** Opening Given data block **

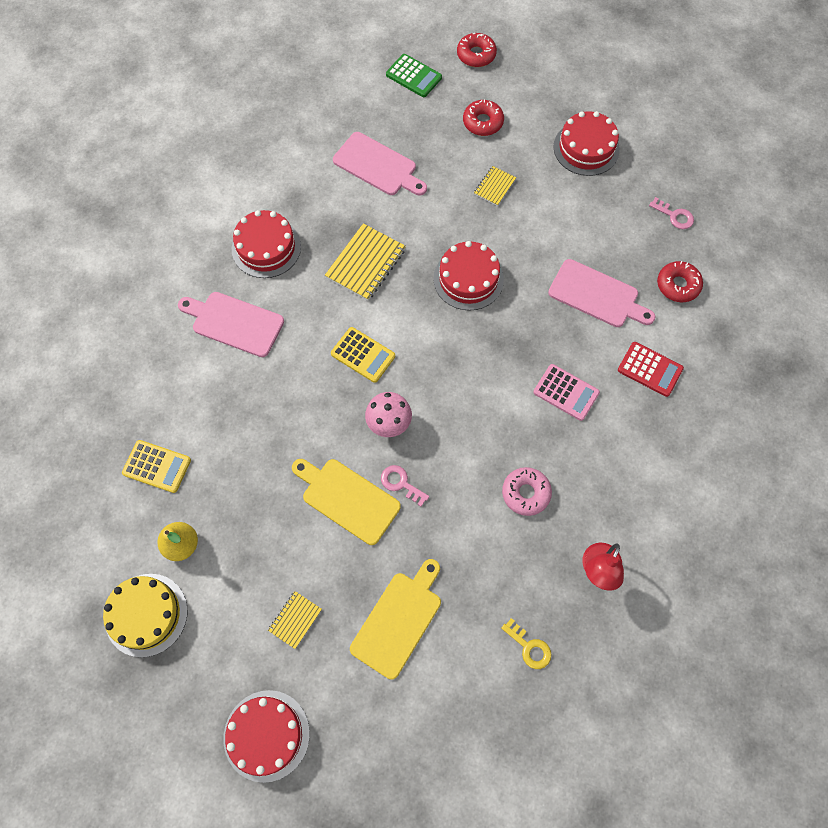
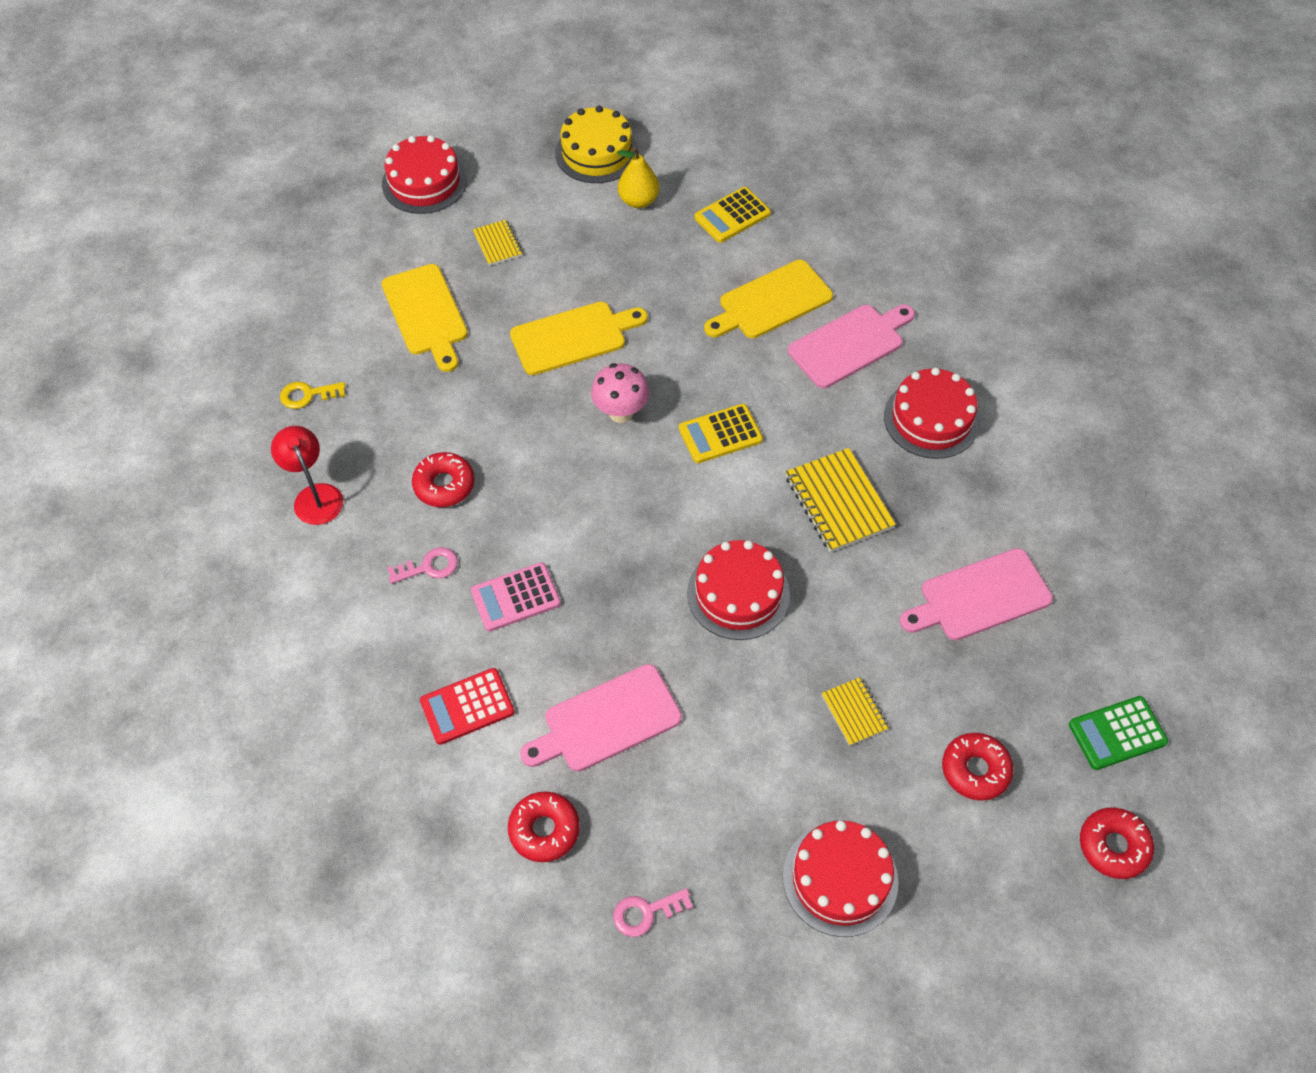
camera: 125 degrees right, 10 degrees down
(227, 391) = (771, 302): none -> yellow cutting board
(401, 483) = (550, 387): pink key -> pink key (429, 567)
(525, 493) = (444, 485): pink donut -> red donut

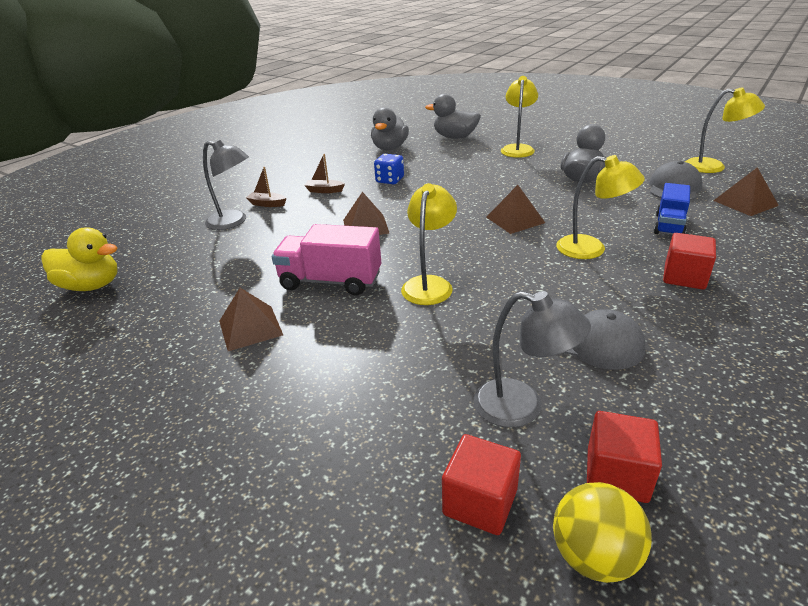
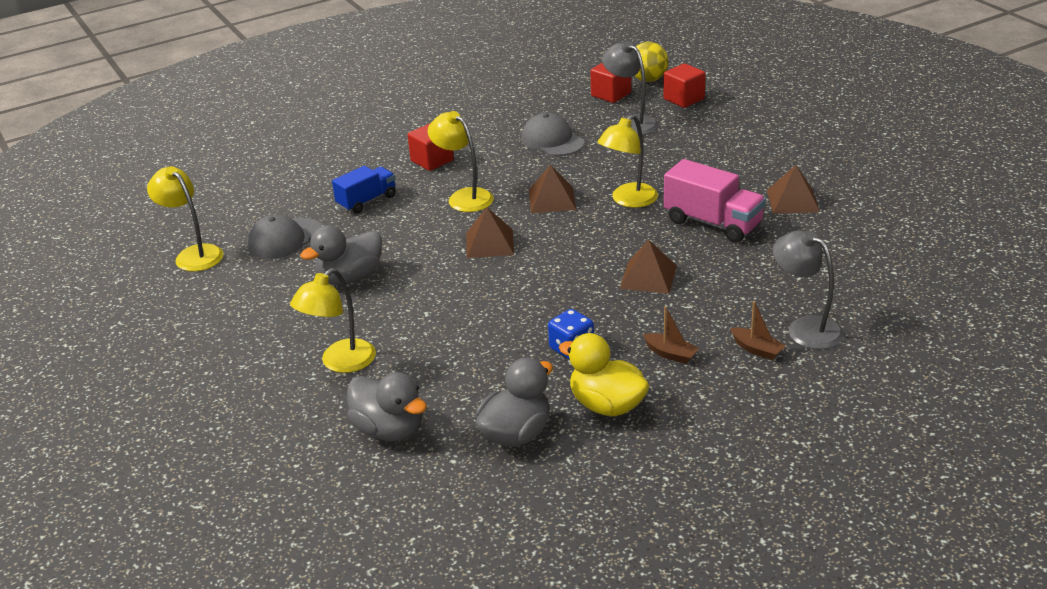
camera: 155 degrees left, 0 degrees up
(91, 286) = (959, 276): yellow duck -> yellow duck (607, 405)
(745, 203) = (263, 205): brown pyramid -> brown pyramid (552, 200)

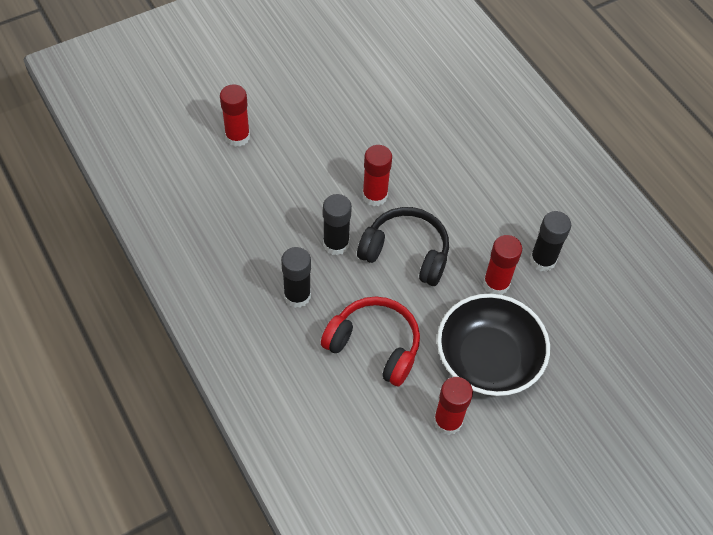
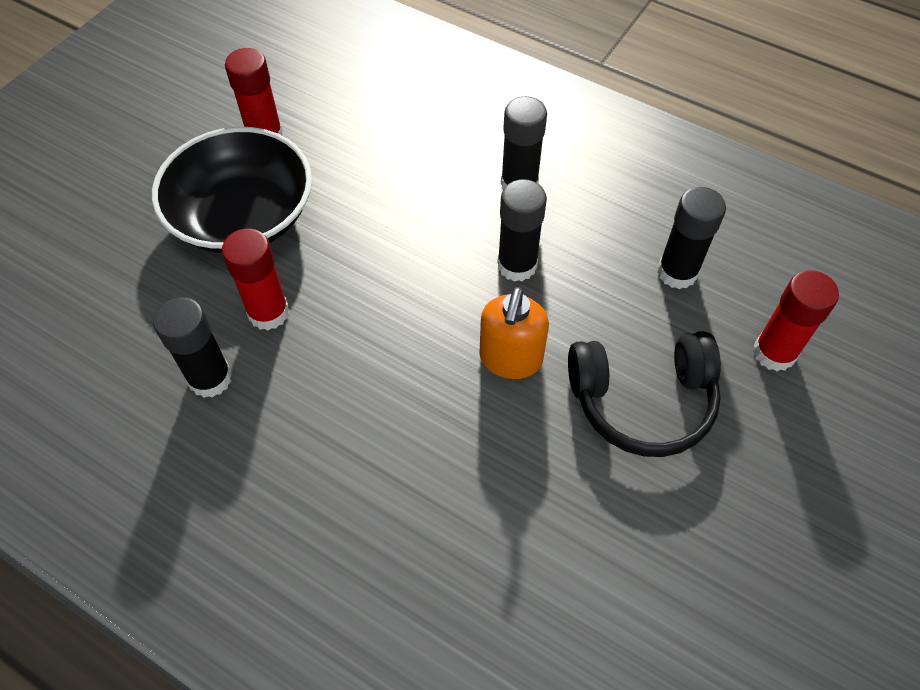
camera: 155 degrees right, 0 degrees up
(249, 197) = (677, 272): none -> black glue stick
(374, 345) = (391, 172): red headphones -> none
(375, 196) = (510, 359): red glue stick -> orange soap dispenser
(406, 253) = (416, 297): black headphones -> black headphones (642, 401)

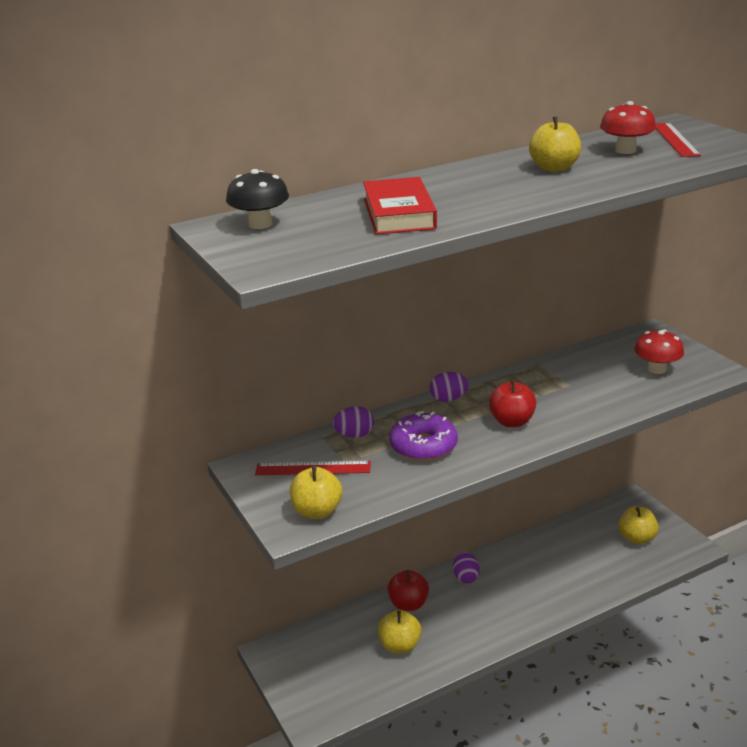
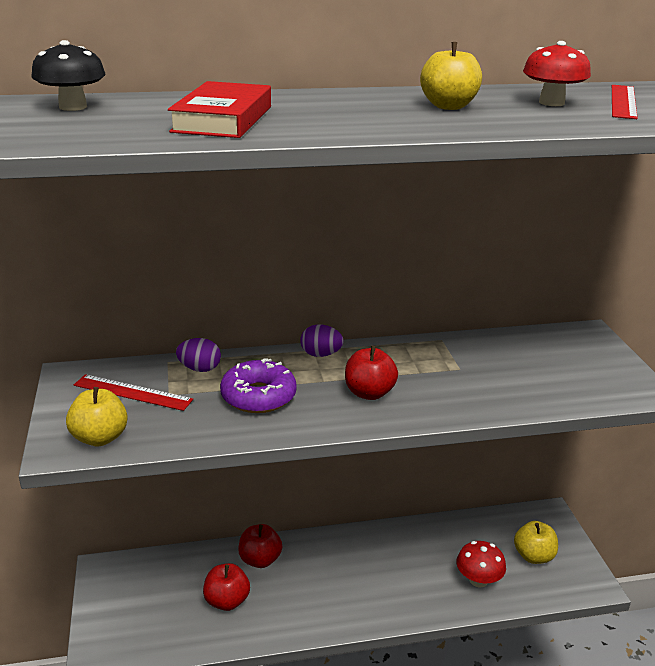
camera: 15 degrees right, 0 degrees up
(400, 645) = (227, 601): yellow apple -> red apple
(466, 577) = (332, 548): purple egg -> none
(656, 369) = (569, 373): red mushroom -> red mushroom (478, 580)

** Closing Given data block **

== Task requirements ==
Your answer must be an exact copy of every entry, with the pictures left out.

== Reply ==
camera: 125 degrees right, 10 degrees down
(227, 391) = (771, 302): none -> yellow cutting board
(401, 483) = (550, 387): pink key -> pink key (429, 567)
(525, 493) = (444, 485): pink donut -> red donut

camera: 155 degrees left, 0 degrees up
(91, 286) = (959, 276): yellow duck -> yellow duck (607, 405)
(745, 203) = (263, 205): brown pyramid -> brown pyramid (552, 200)

camera: 155 degrees right, 0 degrees up
(249, 197) = (677, 272): none -> black glue stick
(374, 345) = (391, 172): red headphones -> none
(375, 196) = (510, 359): red glue stick -> orange soap dispenser
(406, 253) = (416, 297): black headphones -> black headphones (642, 401)

camera: 15 degrees right, 0 degrees up
(400, 645) = (227, 601): yellow apple -> red apple
(466, 577) = (332, 548): purple egg -> none
(656, 369) = (569, 373): red mushroom -> red mushroom (478, 580)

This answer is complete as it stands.